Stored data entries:
=== Section Start ===

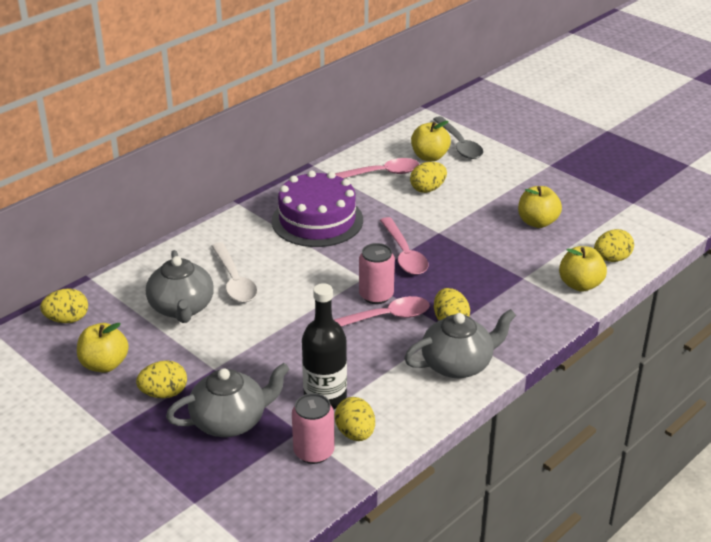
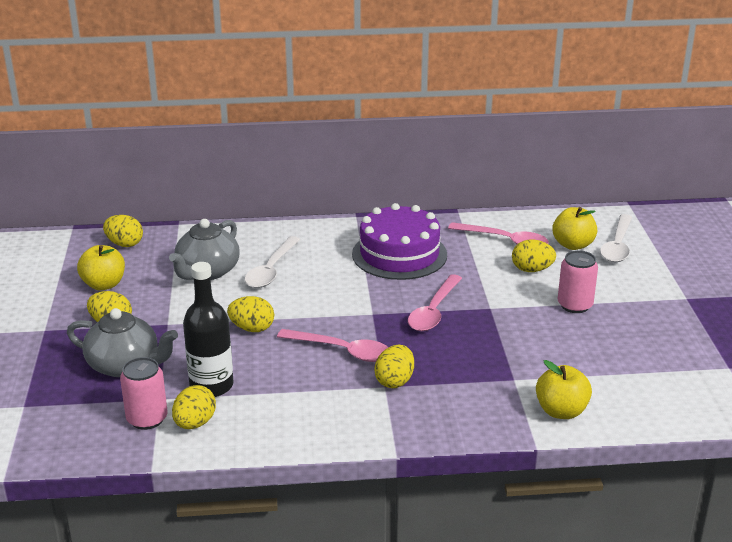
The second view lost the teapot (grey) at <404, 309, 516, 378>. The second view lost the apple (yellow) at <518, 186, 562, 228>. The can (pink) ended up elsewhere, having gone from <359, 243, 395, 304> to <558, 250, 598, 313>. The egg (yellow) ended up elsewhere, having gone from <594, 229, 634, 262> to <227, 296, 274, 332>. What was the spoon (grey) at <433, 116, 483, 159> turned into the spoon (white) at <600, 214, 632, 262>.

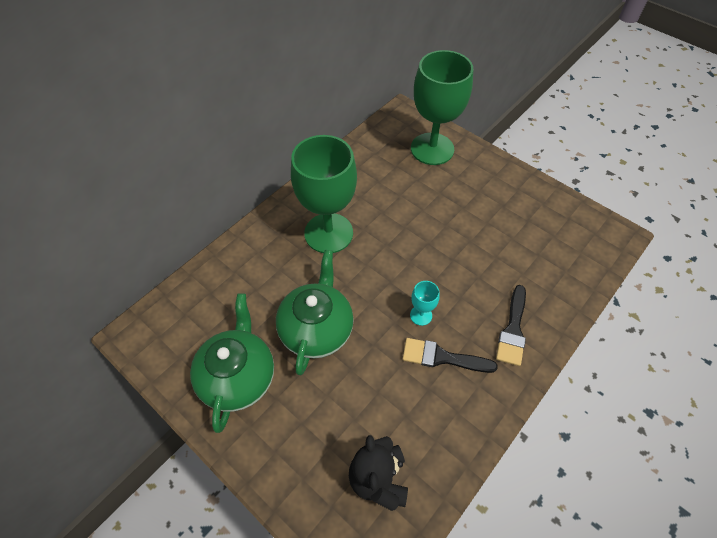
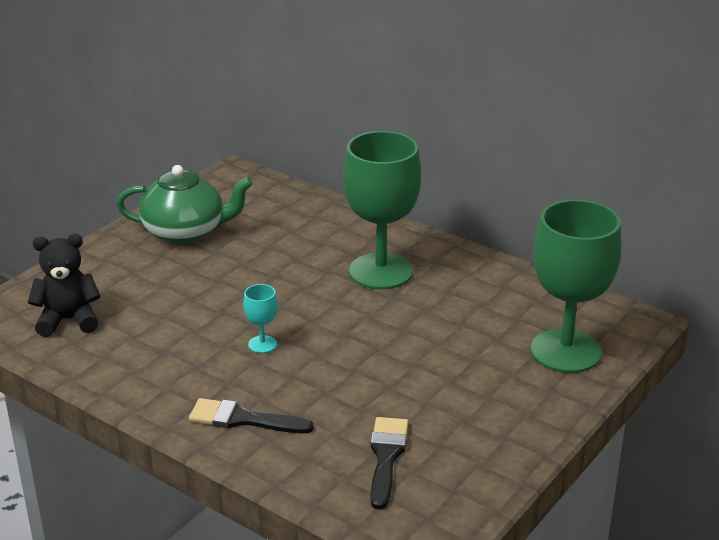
The second view lost the teapot (green) at <276, 250, 354, 375>. The brush (black) ended up elsewhere, having gone from <403, 338, 498, 373> to <371, 417, 408, 509>.

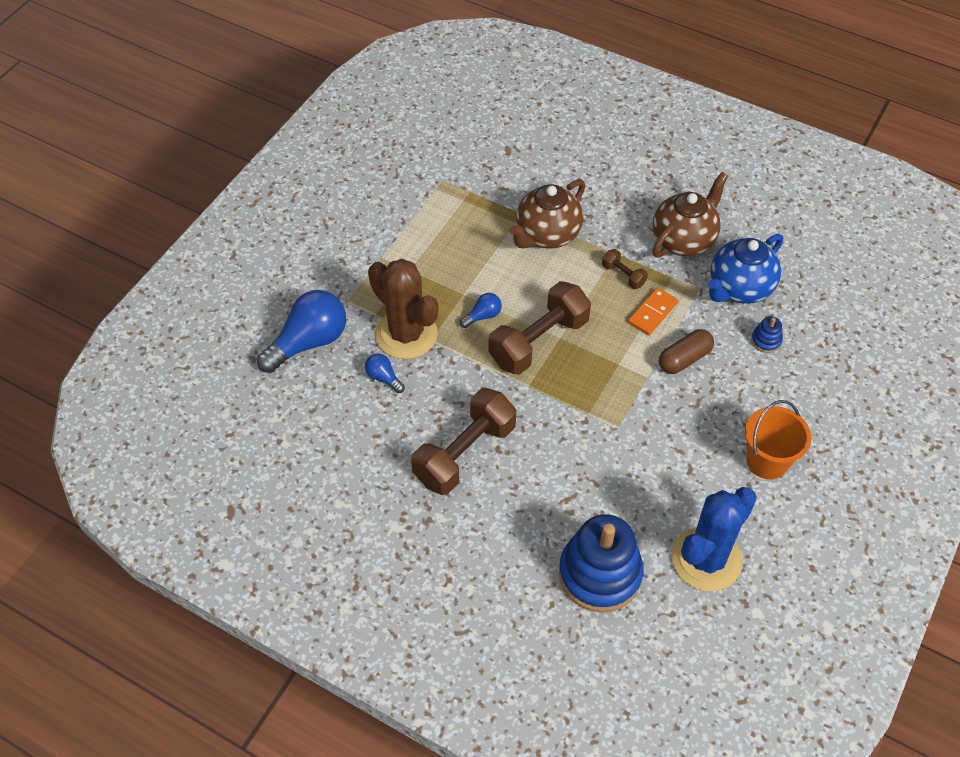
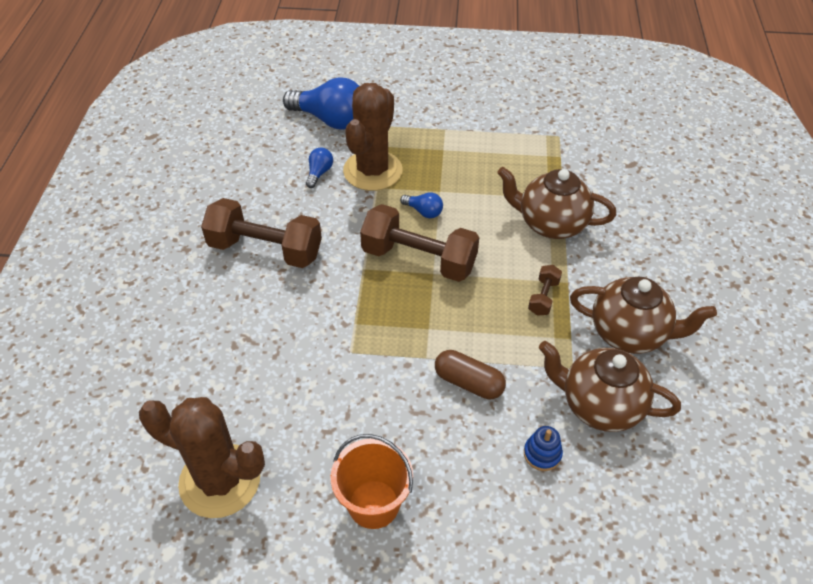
The second view lost the stacking toy (blue) at <559, 514, 644, 612>. The second view lost the domino (orange) at <628, 288, 678, 335>. What was the cactus (blue) at <672, 487, 757, 591> turned into the cactus (brown) at <139, 397, 265, 518>. What was the teapot (blue) at <708, 234, 783, 304> turned into the teapot (brown) at <539, 341, 681, 432>.

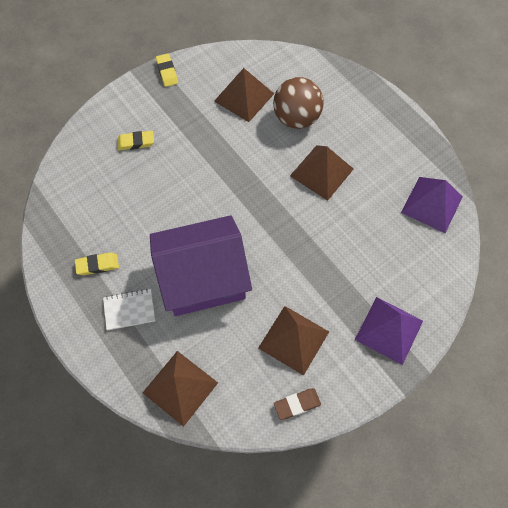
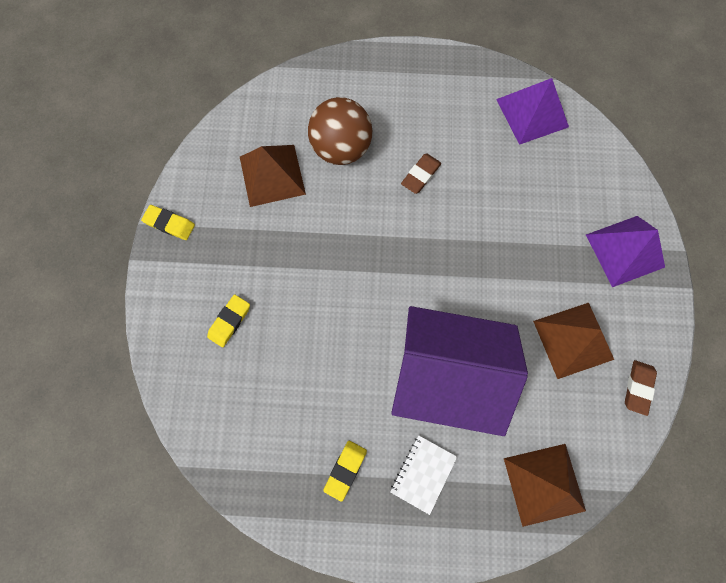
Where the pyramid (brown) stood at <290, 145, 354, 201>, the eraser (brown) came to stand at <401, 154, 441, 194>. The house (purple) at <150, 215, 252, 316> ended up facing another way, 75 degrees clockwise from before.

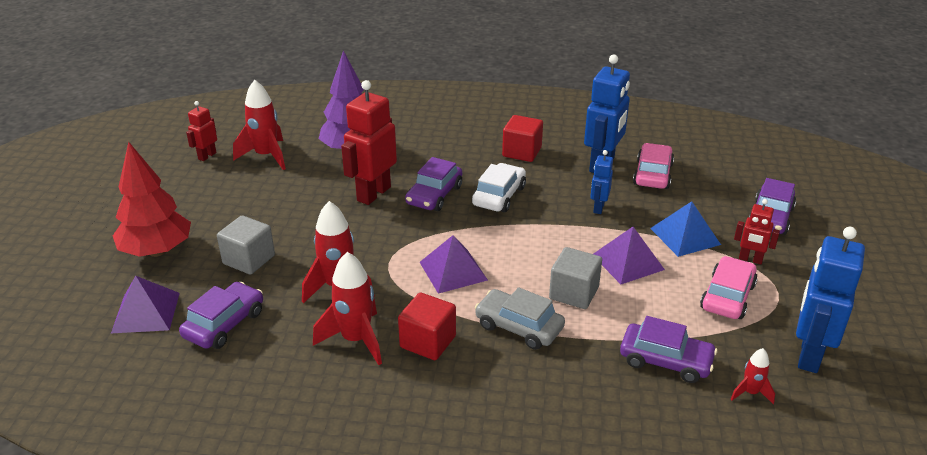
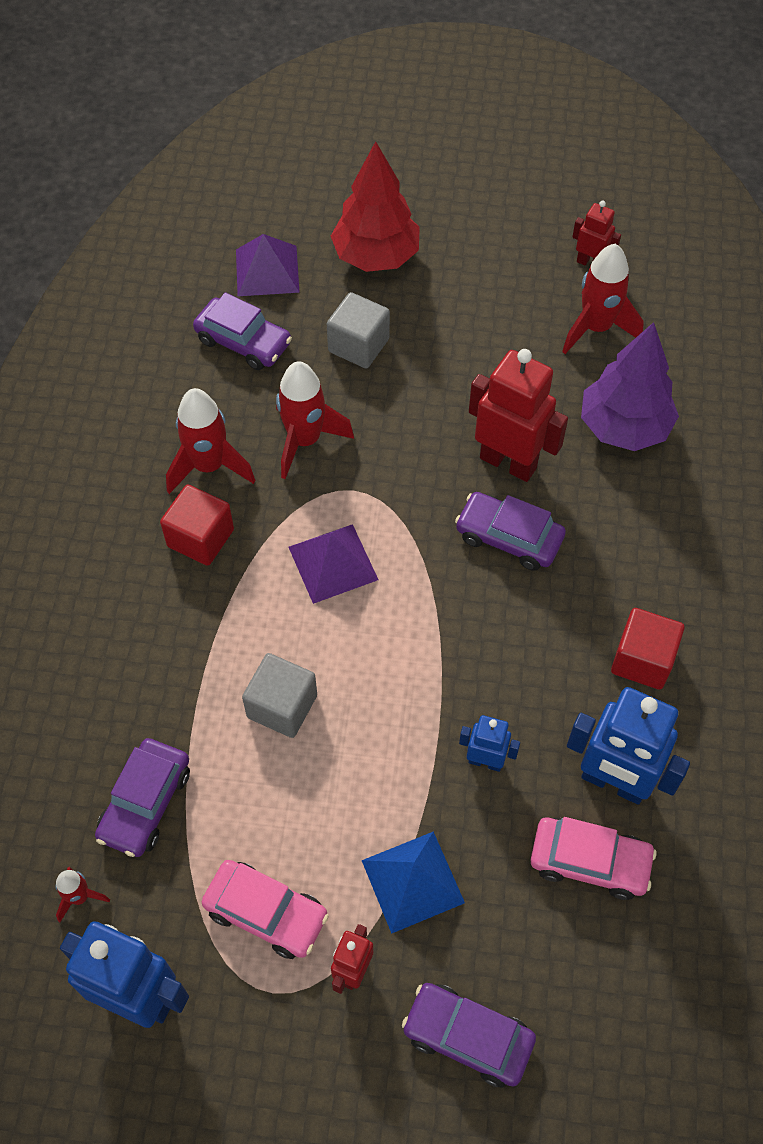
The second view lost the car (white) at <472, 163, 526, 212>. The second view lost the car (grey) at <475, 287, 565, 350>. The second view lost the pyramid (purple) at <593, 227, 665, 284>.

=== Section End ===

EXERCISE:
With the images excluded, reproduce the data above precisely as written.

SOLUTION FOR THIS EXERCISE:
The second view lost the teapot (grey) at <404, 309, 516, 378>. The second view lost the apple (yellow) at <518, 186, 562, 228>. The can (pink) ended up elsewhere, having gone from <359, 243, 395, 304> to <558, 250, 598, 313>. The egg (yellow) ended up elsewhere, having gone from <594, 229, 634, 262> to <227, 296, 274, 332>. What was the spoon (grey) at <433, 116, 483, 159> turned into the spoon (white) at <600, 214, 632, 262>.

The second view lost the teapot (green) at <276, 250, 354, 375>. The brush (black) ended up elsewhere, having gone from <403, 338, 498, 373> to <371, 417, 408, 509>.

The second view lost the stacking toy (blue) at <559, 514, 644, 612>. The second view lost the domino (orange) at <628, 288, 678, 335>. What was the cactus (blue) at <672, 487, 757, 591> turned into the cactus (brown) at <139, 397, 265, 518>. What was the teapot (blue) at <708, 234, 783, 304> turned into the teapot (brown) at <539, 341, 681, 432>.

Where the pyramid (brown) stood at <290, 145, 354, 201>, the eraser (brown) came to stand at <401, 154, 441, 194>. The house (purple) at <150, 215, 252, 316> ended up facing another way, 75 degrees clockwise from before.

The second view lost the car (white) at <472, 163, 526, 212>. The second view lost the car (grey) at <475, 287, 565, 350>. The second view lost the pyramid (purple) at <593, 227, 665, 284>.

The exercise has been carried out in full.